__INPUT MATERIAL__:
- Opening Delimiter -

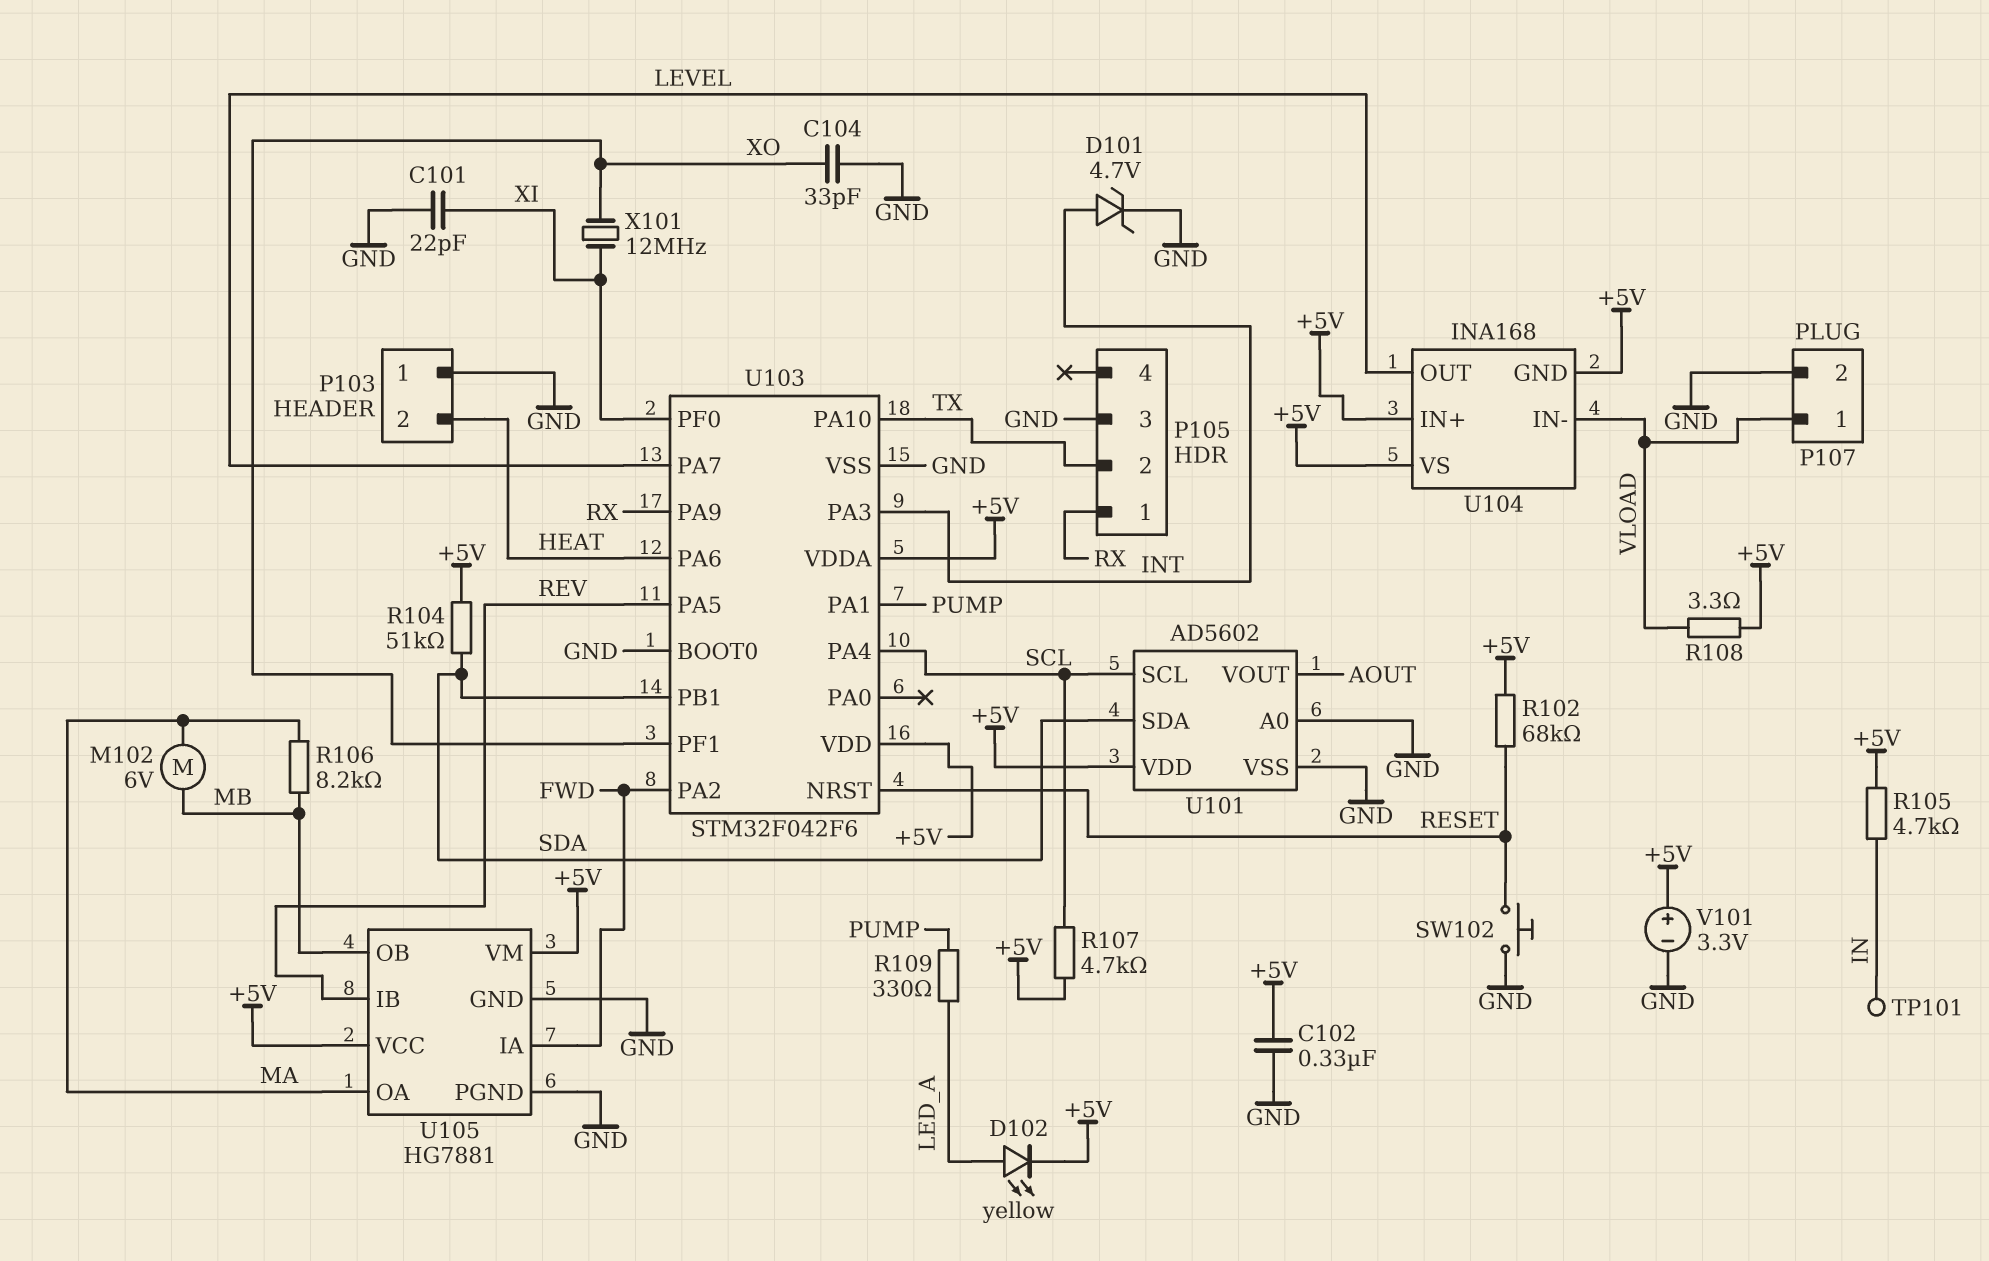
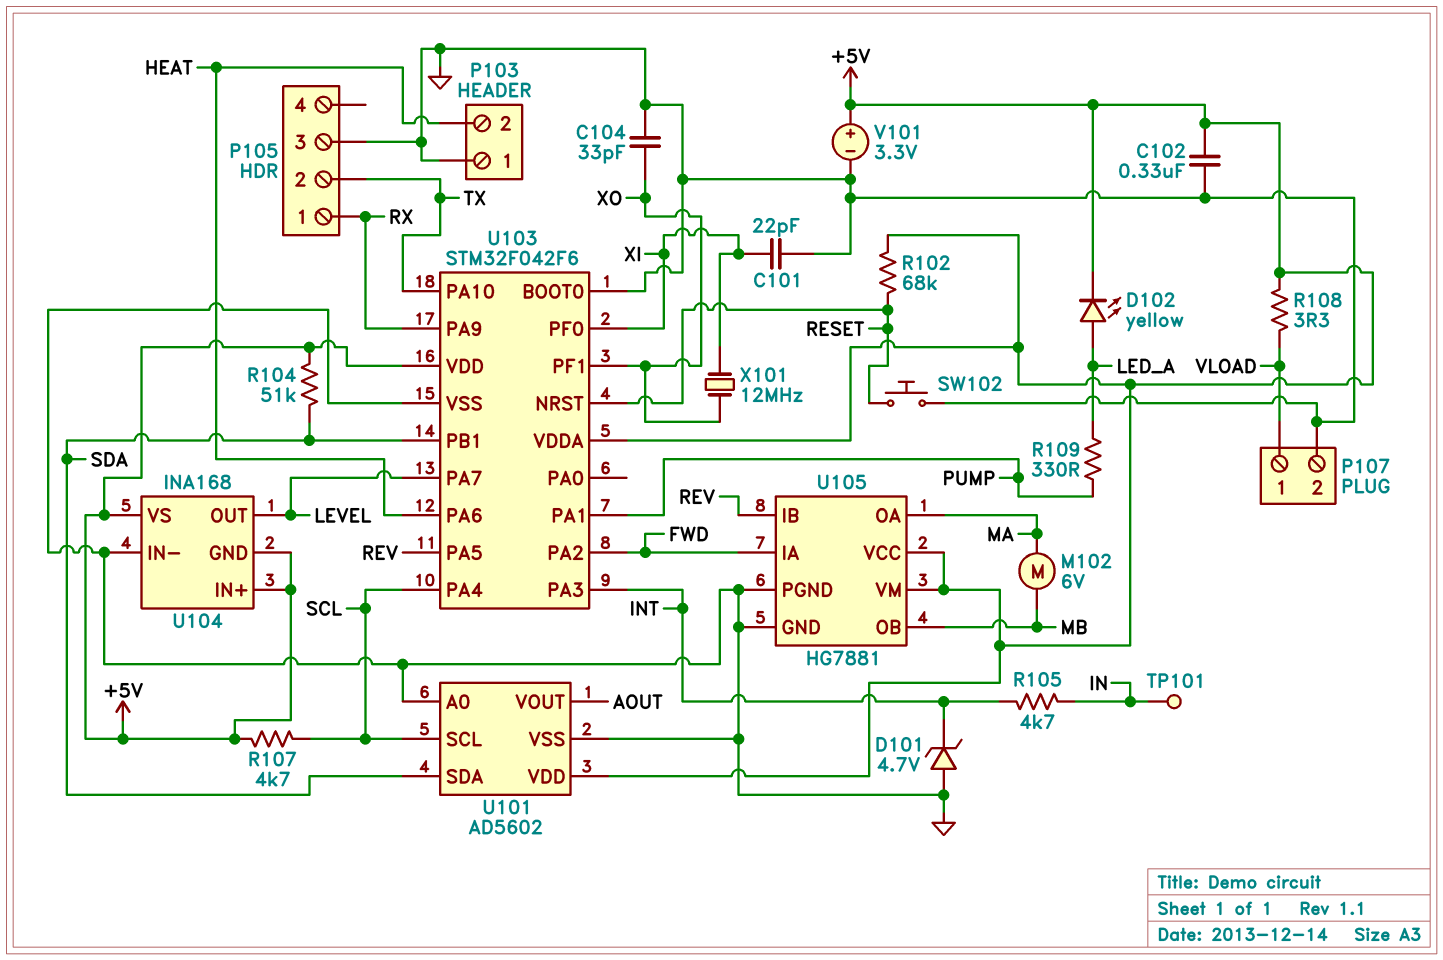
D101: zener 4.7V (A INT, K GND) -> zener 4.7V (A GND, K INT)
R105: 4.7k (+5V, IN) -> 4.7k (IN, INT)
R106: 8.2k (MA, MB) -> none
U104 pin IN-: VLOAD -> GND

- Closing Delimiter -
- Opening Delimiter -

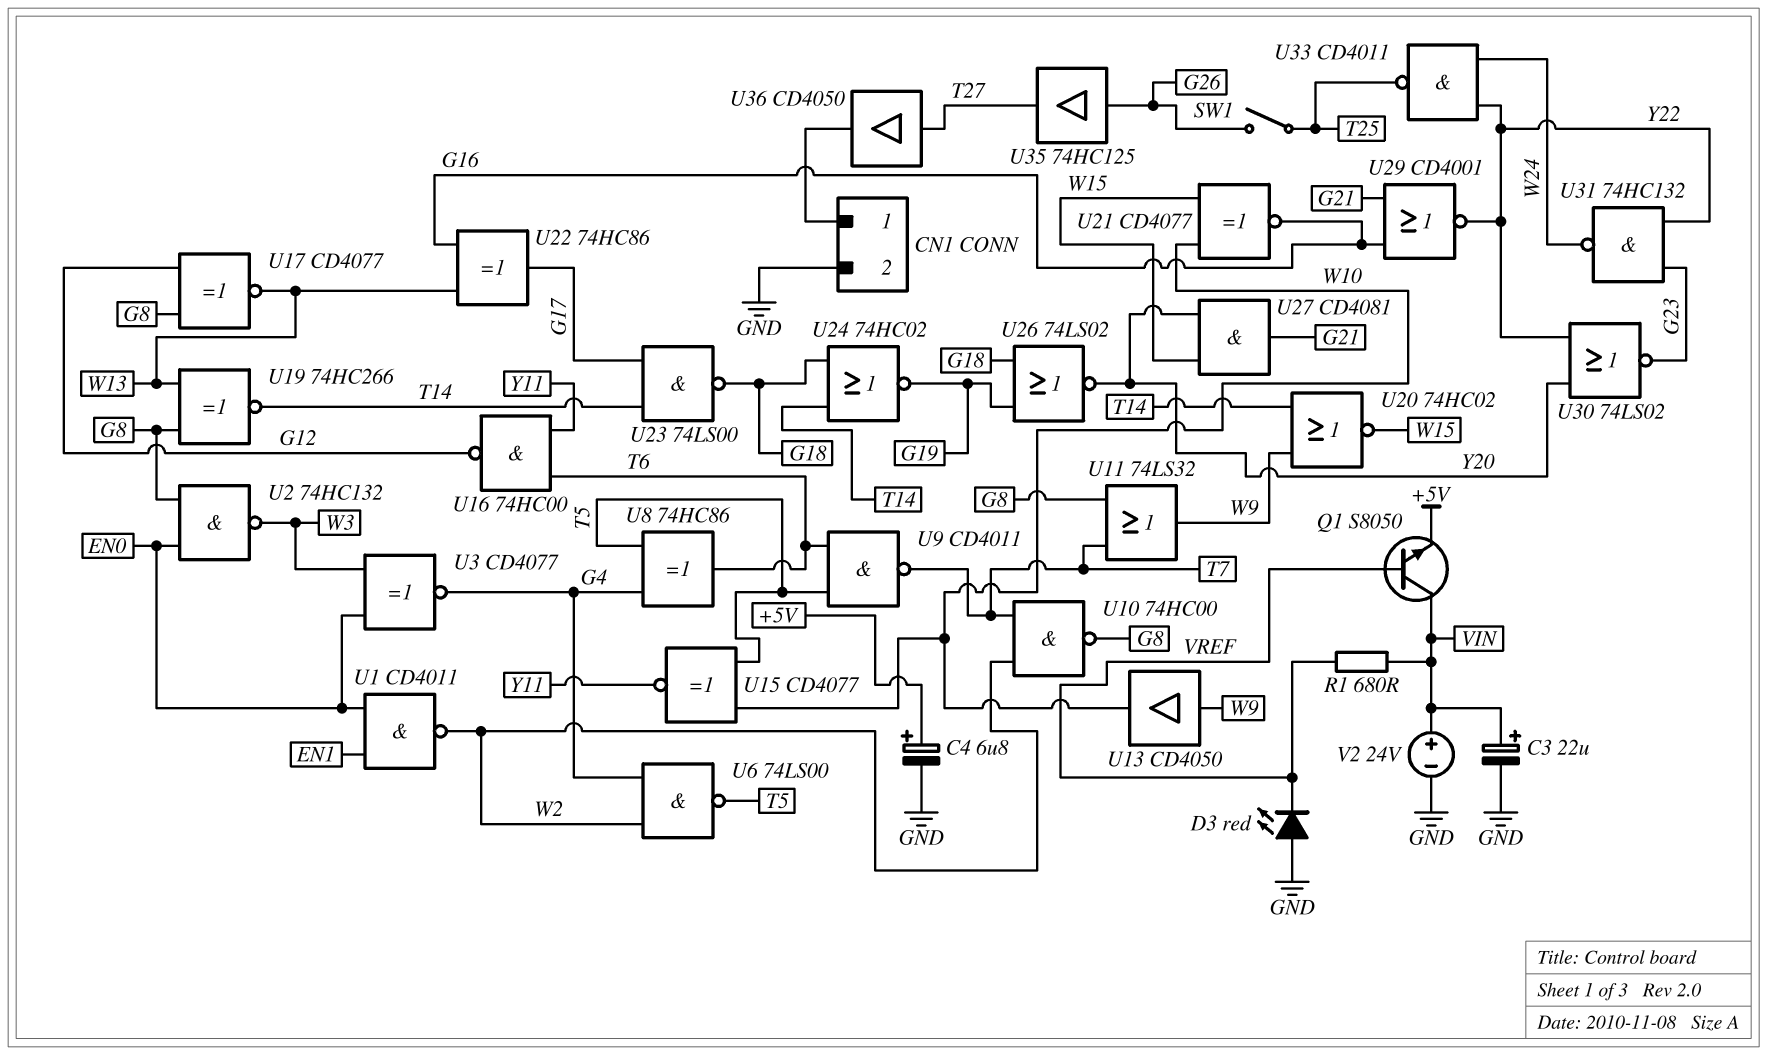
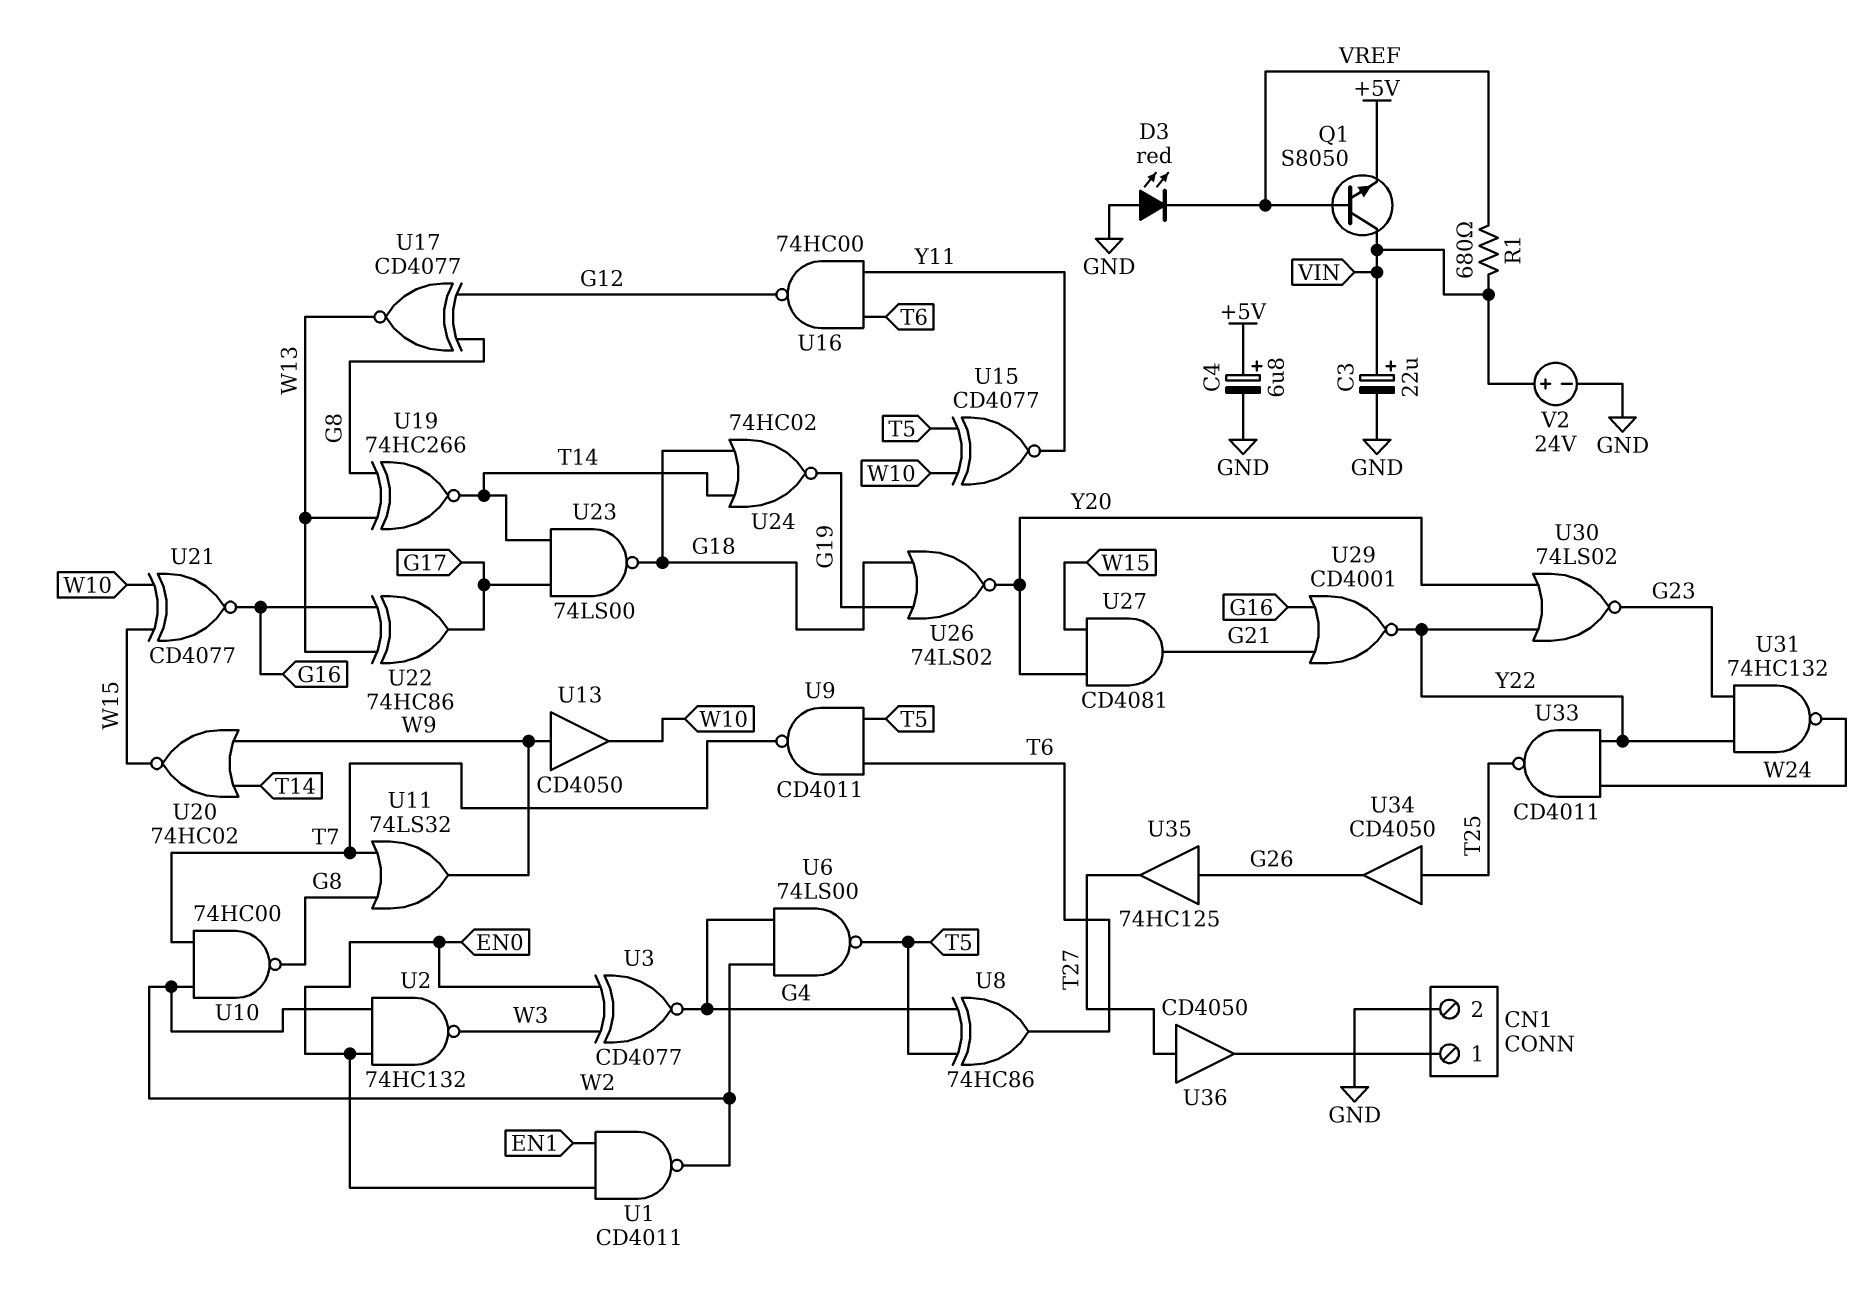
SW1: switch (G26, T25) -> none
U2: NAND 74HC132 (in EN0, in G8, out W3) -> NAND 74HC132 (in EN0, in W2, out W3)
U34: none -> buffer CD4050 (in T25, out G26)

- Closing Delimiter -

__EXERCISE DESCRIPTION__:
Retype exactly, and only, the lines above from the one where "D101: zener 4.7V" occurs up to and including the one where "U104 pin IN-: VLOAD -> GND" occurs.

__RESULT FOR THIS TASK__:
D101: zener 4.7V (A INT, K GND) -> zener 4.7V (A GND, K INT)
R105: 4.7k (+5V, IN) -> 4.7k (IN, INT)
R106: 8.2k (MA, MB) -> none
U104 pin IN-: VLOAD -> GND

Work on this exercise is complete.